- **Problem to solve**:
Skip every picture and copy only the lines from the one containing "none -> cyan brick F2 level 1" to the final line of the records below.

(Spatial object tracking data)
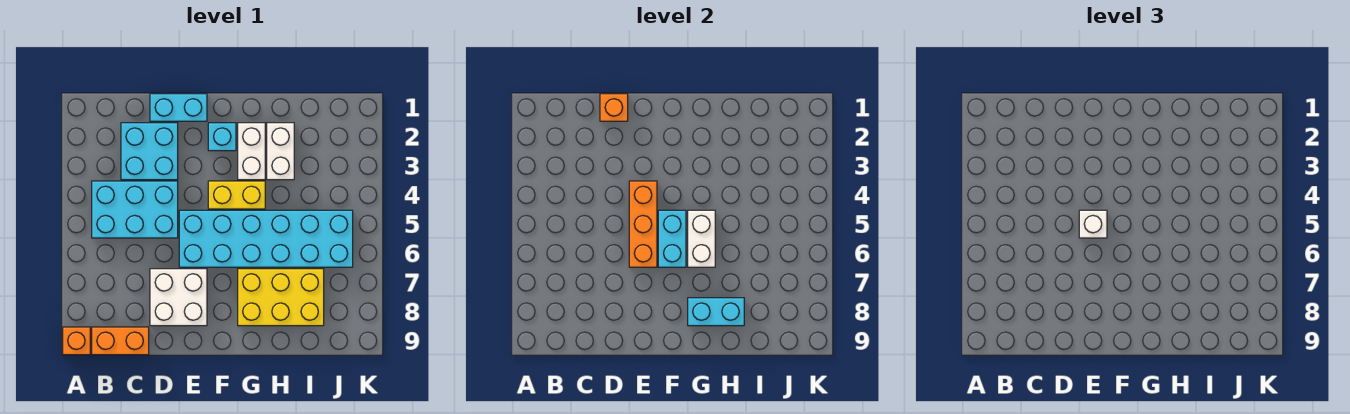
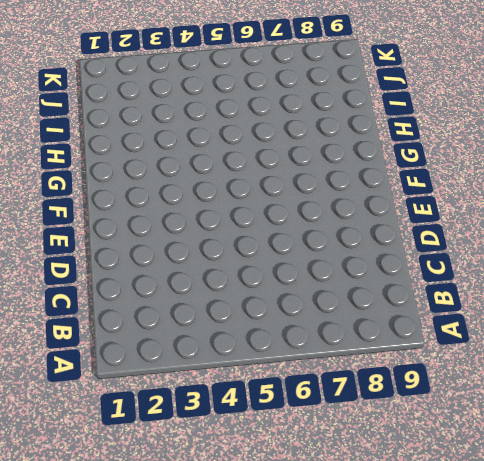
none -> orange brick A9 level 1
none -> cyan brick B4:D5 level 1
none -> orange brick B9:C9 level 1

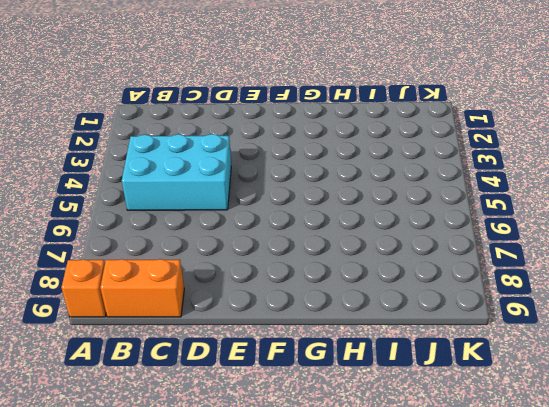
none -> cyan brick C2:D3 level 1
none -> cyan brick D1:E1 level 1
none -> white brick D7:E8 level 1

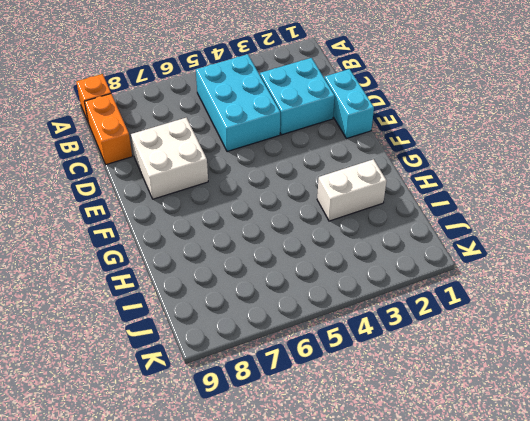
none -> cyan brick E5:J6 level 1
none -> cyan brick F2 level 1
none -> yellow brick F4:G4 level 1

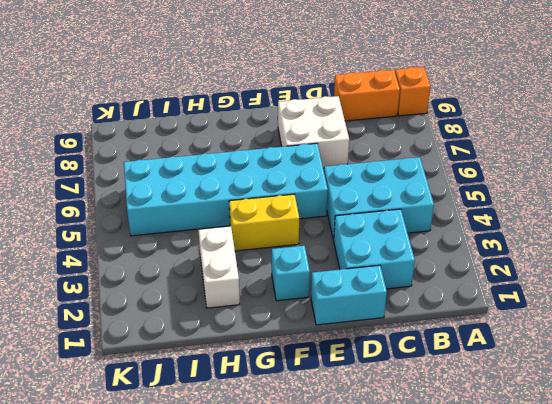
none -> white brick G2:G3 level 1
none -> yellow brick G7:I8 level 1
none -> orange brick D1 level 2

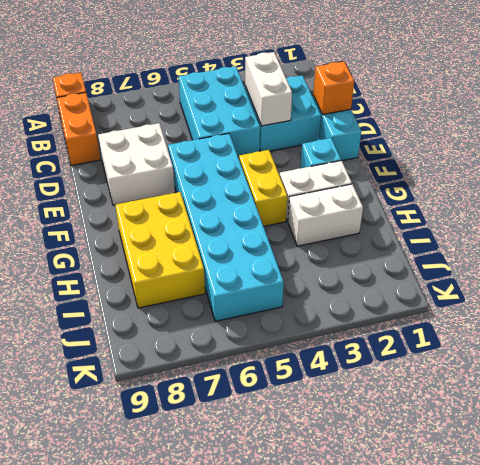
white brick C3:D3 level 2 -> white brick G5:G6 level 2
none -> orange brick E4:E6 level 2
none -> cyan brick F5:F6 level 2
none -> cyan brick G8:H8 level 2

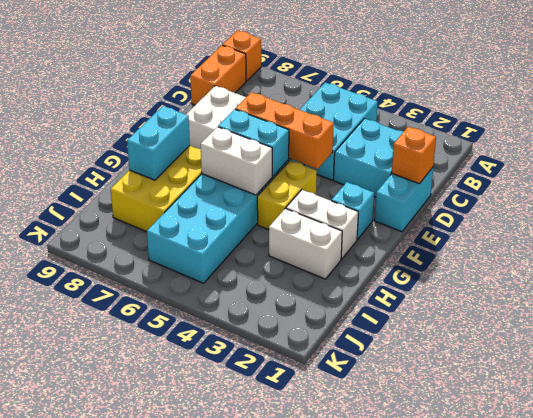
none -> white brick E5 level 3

- **Exercise answer**:
none -> cyan brick F2 level 1
none -> yellow brick F4:G4 level 1

none -> white brick G2:G3 level 1
none -> yellow brick G7:I8 level 1
none -> orange brick D1 level 2

white brick C3:D3 level 2 -> white brick G5:G6 level 2
none -> orange brick E4:E6 level 2
none -> cyan brick F5:F6 level 2
none -> cyan brick G8:H8 level 2

none -> white brick E5 level 3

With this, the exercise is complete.